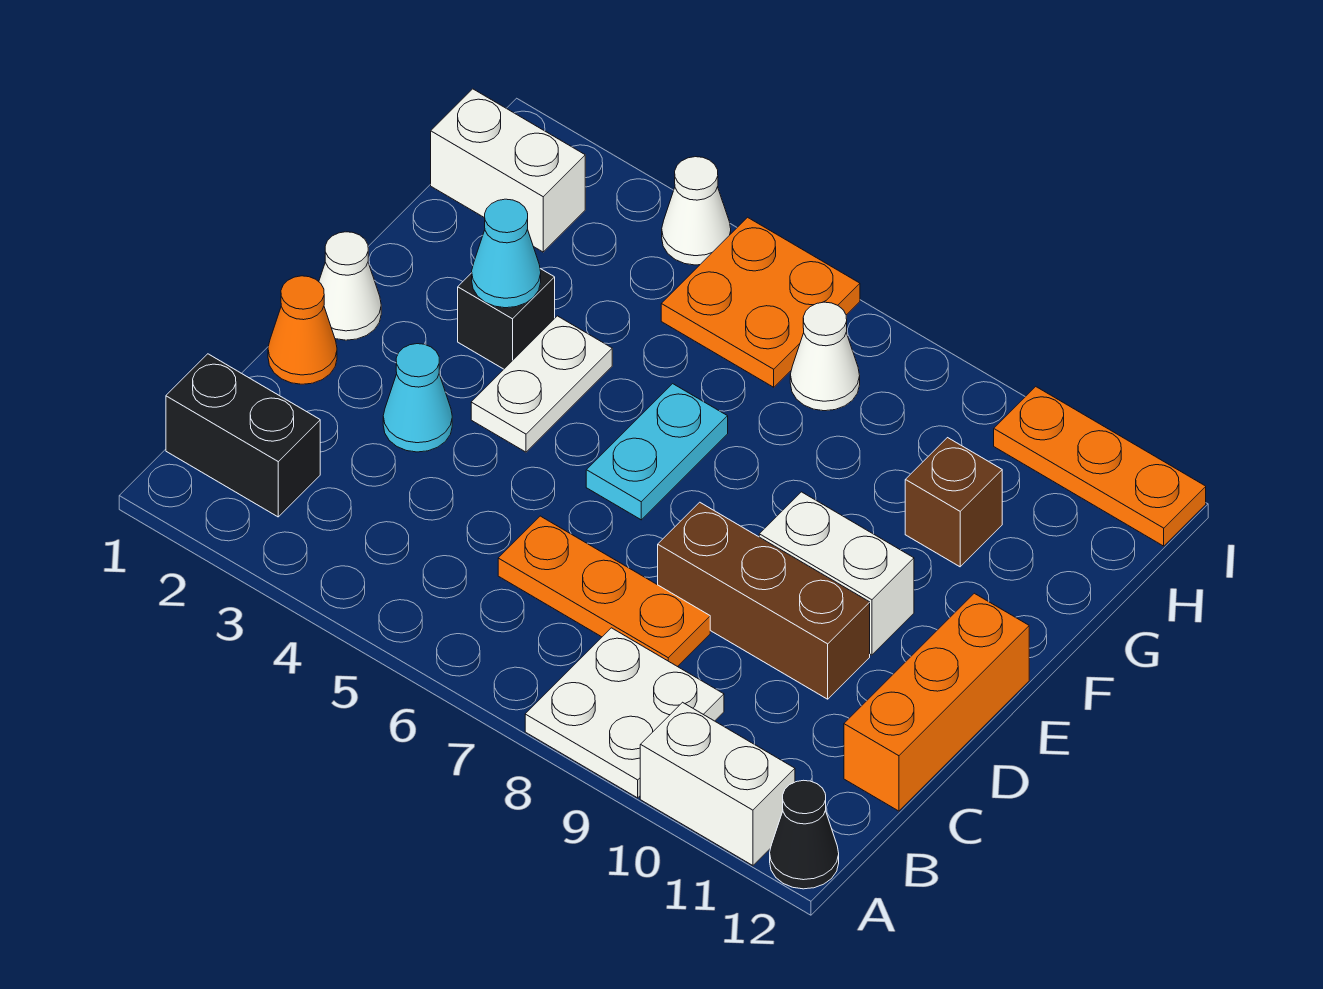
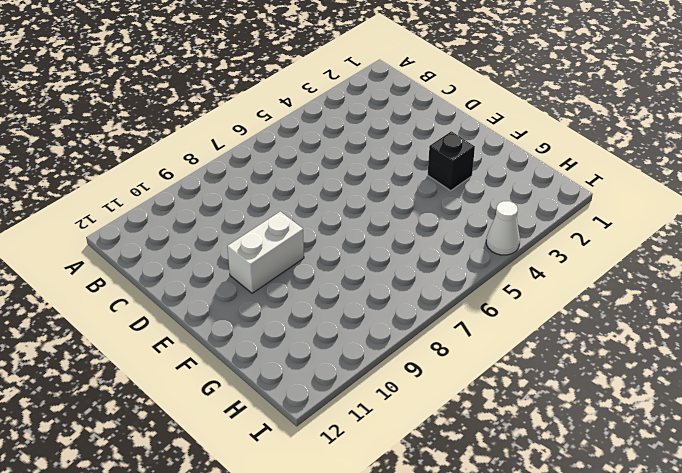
none -> white plate A8:B9 level 1
none -> white brick A10:A11 level 1
none -> black cone A12 level 1

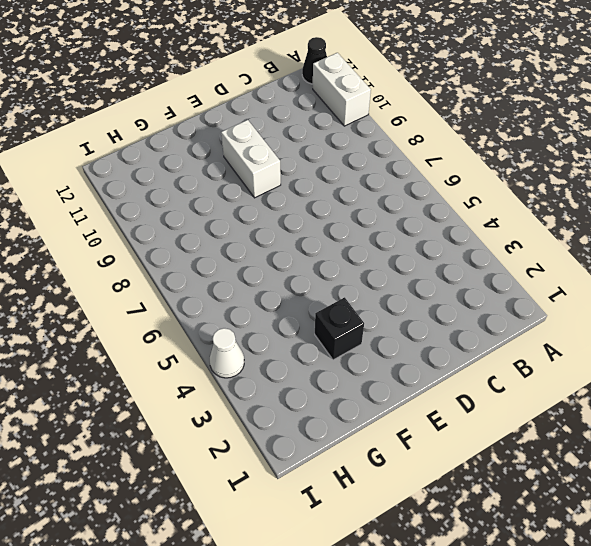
none -> white plate A8:B9 level 1
none -> black brick B1:B2 level 1
none -> orange plate C6:C8 level 1

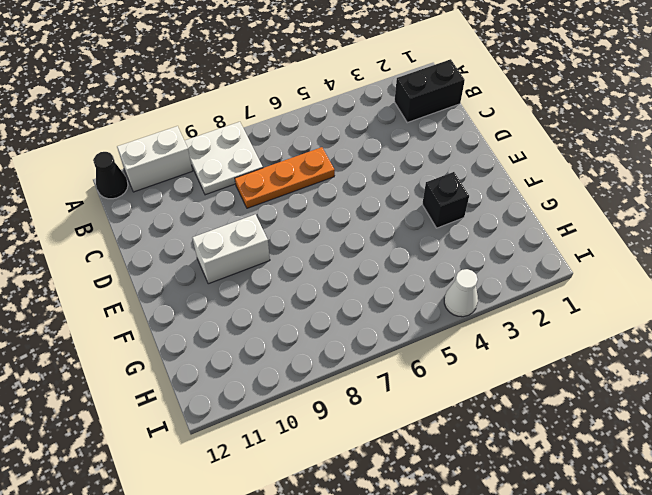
none -> orange brick C12:E12 level 1
none -> orange cone D1 level 1
none -> cyan cone D3 level 1

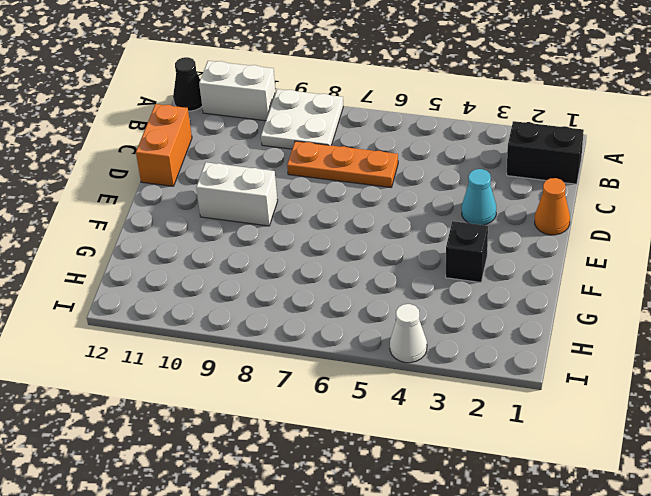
orange brick C12:D12 level 1 -> orange brick C12:E12 level 1
none -> brown brick D8:D10 level 1
none -> white cone E1 level 1
none -> white plate E4:F4 level 1

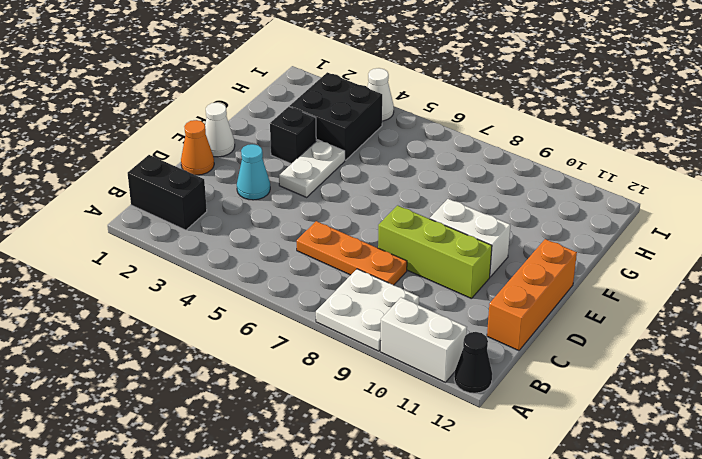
lime brick D8:D10 level 1 -> brown brick D8:D10 level 1
black brick G3:H4 level 1 -> none
none -> cyan plate E6:F6 level 1
none -> brown brick G10 level 1
none -> white brick H1:H2 level 1

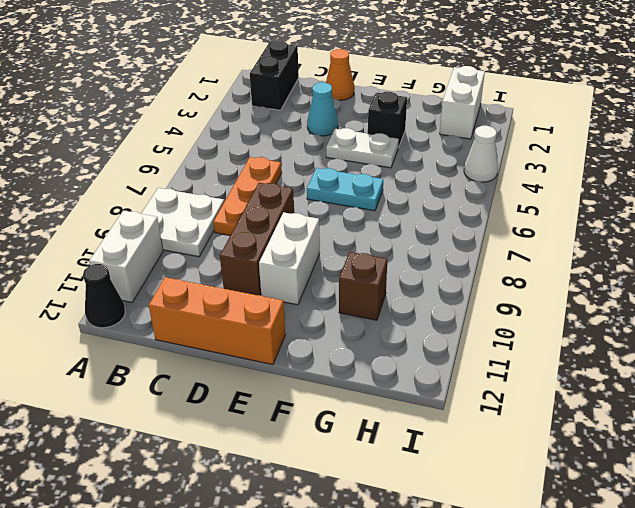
none -> white cone E1 level 1
none -> orange plate H5:I6 level 1
none -> white cone H7 level 1

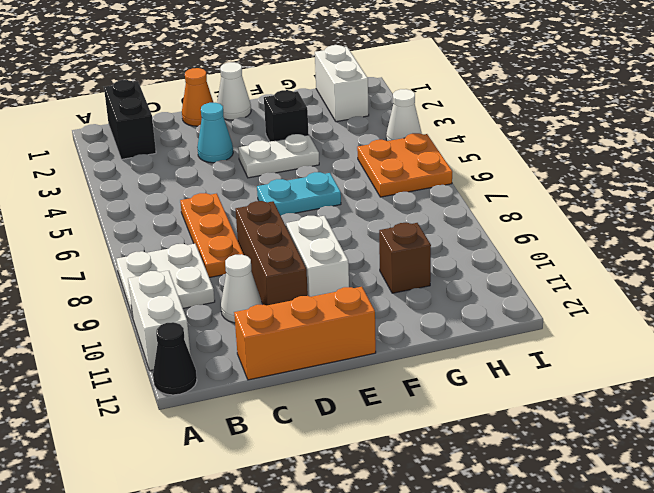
white cone C10 level 1 -> white cone H7 level 1
none -> orange plate I10:I12 level 1
none -> cyan cone F3 level 2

------------------------------------

■ Work to be completed:
Once the pictures are set aside, please output all the data word for word.

■ Result of this task:
none -> white plate A8:B9 level 1
none -> white brick A10:A11 level 1
none -> black cone A12 level 1

none -> white plate A8:B9 level 1
none -> black brick B1:B2 level 1
none -> orange plate C6:C8 level 1

none -> orange brick C12:E12 level 1
none -> orange cone D1 level 1
none -> cyan cone D3 level 1

orange brick C12:D12 level 1 -> orange brick C12:E12 level 1
none -> brown brick D8:D10 level 1
none -> white cone E1 level 1
none -> white plate E4:F4 level 1

lime brick D8:D10 level 1 -> brown brick D8:D10 level 1
black brick G3:H4 level 1 -> none
none -> cyan plate E6:F6 level 1
none -> brown brick G10 level 1
none -> white brick H1:H2 level 1

none -> white cone E1 level 1
none -> orange plate H5:I6 level 1
none -> white cone H7 level 1

white cone C10 level 1 -> white cone H7 level 1
none -> orange plate I10:I12 level 1
none -> cyan cone F3 level 2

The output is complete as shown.